What to work on => Which lines of the data below hold "degrees"? Copy each of them.

%%

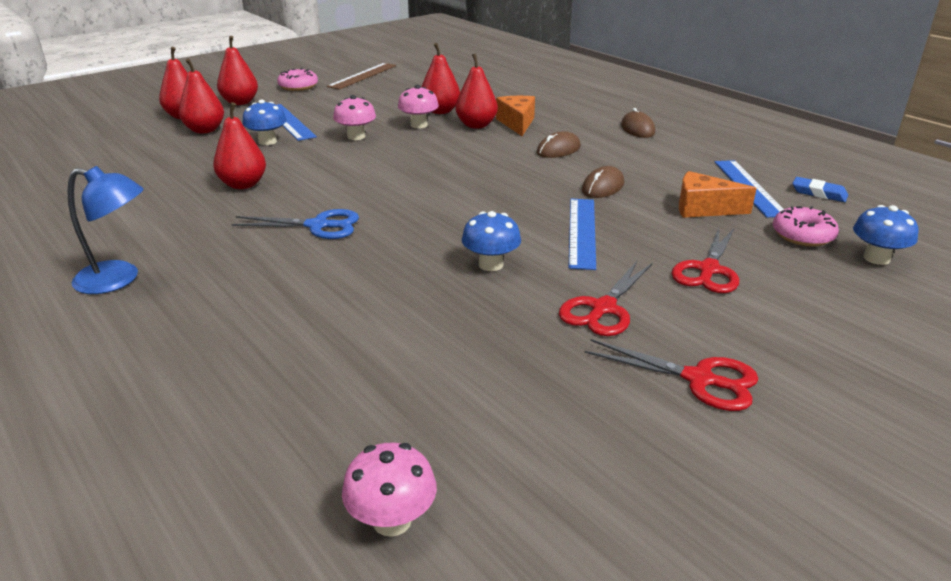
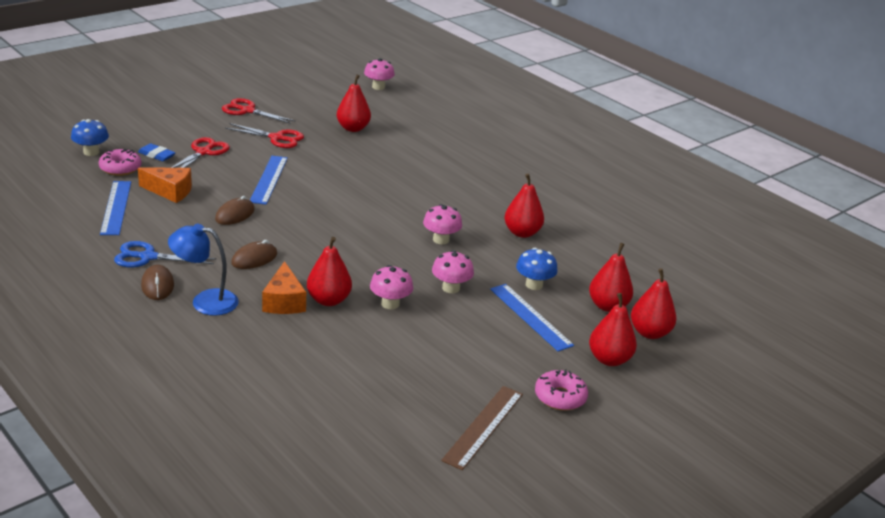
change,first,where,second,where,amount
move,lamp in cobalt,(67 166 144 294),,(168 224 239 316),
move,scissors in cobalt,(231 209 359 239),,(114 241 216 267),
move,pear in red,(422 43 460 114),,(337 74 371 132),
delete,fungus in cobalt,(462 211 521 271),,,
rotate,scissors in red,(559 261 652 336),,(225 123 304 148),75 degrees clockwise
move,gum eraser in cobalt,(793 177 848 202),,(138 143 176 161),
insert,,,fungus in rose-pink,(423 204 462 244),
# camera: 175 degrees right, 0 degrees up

%%

Answer area =>
rotate,scissors in red,(559 261 652 336),,(225 123 304 148),75 degrees clockwise
# camera: 175 degrees right, 0 degrees up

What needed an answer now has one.